## [Exercise]
Examine the entries and show every line in which the word "capsule" is found.
..........
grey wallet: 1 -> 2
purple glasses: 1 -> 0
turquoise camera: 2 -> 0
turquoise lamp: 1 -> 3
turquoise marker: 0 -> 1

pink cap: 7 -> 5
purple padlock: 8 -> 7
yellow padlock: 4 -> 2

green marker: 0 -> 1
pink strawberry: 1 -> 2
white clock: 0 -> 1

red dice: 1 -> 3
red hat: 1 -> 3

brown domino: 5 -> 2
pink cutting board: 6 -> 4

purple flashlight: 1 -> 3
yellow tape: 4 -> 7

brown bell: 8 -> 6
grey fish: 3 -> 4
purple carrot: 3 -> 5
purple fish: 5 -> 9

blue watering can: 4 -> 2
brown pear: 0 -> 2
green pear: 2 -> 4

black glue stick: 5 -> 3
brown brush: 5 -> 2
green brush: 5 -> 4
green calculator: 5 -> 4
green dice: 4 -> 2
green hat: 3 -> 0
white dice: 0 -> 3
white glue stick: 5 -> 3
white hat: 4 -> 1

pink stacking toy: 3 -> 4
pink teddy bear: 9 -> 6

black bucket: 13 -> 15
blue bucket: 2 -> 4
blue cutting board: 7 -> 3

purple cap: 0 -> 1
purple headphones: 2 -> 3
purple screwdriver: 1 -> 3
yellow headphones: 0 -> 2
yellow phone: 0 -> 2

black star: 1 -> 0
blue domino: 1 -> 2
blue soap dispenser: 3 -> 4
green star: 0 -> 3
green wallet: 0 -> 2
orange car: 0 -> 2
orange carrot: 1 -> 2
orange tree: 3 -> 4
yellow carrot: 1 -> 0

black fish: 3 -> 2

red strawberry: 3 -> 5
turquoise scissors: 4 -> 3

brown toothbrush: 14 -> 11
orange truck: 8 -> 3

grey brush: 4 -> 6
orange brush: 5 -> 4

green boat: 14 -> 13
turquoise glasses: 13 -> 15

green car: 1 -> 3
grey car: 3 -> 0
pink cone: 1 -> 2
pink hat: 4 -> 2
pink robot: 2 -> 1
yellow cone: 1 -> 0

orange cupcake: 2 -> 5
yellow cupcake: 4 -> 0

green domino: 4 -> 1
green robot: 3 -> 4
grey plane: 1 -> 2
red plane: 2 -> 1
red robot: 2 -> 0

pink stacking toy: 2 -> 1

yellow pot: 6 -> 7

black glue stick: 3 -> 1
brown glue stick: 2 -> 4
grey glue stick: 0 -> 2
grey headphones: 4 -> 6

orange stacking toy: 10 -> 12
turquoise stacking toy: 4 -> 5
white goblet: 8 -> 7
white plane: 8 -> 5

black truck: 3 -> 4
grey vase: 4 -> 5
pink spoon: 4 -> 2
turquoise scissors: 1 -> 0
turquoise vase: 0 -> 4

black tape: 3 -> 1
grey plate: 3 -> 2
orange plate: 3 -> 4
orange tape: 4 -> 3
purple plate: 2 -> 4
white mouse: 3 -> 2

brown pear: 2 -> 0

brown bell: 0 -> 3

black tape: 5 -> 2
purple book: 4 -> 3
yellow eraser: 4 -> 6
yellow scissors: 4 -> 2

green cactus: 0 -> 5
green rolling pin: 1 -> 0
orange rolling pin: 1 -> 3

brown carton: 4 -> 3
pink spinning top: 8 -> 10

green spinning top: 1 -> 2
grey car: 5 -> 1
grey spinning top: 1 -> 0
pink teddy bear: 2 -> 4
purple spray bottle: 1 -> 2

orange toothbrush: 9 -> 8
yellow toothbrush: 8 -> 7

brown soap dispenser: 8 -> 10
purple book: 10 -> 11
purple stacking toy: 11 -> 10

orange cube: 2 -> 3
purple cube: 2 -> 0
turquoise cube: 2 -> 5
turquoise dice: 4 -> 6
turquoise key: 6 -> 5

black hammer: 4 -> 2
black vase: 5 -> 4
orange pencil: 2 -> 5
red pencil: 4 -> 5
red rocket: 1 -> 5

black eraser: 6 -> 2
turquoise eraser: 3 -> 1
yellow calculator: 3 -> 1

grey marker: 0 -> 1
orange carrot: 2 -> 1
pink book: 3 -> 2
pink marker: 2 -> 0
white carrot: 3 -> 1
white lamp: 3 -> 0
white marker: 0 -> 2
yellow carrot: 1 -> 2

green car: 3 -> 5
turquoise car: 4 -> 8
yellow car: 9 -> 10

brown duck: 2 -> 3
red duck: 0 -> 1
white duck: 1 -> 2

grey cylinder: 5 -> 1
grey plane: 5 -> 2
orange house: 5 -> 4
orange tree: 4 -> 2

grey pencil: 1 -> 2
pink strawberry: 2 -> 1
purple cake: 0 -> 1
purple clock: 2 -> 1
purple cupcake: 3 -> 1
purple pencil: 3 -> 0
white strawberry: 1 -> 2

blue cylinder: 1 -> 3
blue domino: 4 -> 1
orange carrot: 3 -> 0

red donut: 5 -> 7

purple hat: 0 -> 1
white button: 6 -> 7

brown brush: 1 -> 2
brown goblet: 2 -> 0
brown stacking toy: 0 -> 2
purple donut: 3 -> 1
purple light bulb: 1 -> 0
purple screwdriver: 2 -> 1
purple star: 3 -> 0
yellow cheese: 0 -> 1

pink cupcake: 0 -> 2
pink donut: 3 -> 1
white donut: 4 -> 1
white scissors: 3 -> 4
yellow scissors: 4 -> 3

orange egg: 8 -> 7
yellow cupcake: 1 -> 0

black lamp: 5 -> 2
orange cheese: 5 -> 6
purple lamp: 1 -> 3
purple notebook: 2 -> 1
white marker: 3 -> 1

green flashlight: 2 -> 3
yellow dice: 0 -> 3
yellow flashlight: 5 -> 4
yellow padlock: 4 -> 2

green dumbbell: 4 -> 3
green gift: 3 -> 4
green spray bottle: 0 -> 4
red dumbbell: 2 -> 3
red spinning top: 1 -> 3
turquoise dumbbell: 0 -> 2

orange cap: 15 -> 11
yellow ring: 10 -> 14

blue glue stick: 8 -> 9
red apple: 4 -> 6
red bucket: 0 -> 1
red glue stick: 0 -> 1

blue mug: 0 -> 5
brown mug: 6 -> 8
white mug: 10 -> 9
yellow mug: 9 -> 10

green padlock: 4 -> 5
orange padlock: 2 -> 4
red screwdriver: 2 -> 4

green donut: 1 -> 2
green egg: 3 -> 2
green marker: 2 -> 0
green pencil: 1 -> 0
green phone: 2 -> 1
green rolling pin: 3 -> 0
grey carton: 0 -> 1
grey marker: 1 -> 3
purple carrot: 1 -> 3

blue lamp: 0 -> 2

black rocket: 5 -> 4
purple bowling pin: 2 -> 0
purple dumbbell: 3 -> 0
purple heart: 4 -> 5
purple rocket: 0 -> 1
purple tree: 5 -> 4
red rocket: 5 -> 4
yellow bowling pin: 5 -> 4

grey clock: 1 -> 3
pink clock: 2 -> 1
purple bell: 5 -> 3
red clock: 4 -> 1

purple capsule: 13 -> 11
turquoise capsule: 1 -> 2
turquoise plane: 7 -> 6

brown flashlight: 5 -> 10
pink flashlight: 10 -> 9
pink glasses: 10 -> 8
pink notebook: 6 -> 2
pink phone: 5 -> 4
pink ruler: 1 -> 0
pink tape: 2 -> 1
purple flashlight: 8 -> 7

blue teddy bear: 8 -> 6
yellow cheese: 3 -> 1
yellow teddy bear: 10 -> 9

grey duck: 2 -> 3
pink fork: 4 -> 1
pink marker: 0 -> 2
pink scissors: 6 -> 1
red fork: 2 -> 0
..........
## [Solution for this problem]
purple capsule: 13 -> 11
turquoise capsule: 1 -> 2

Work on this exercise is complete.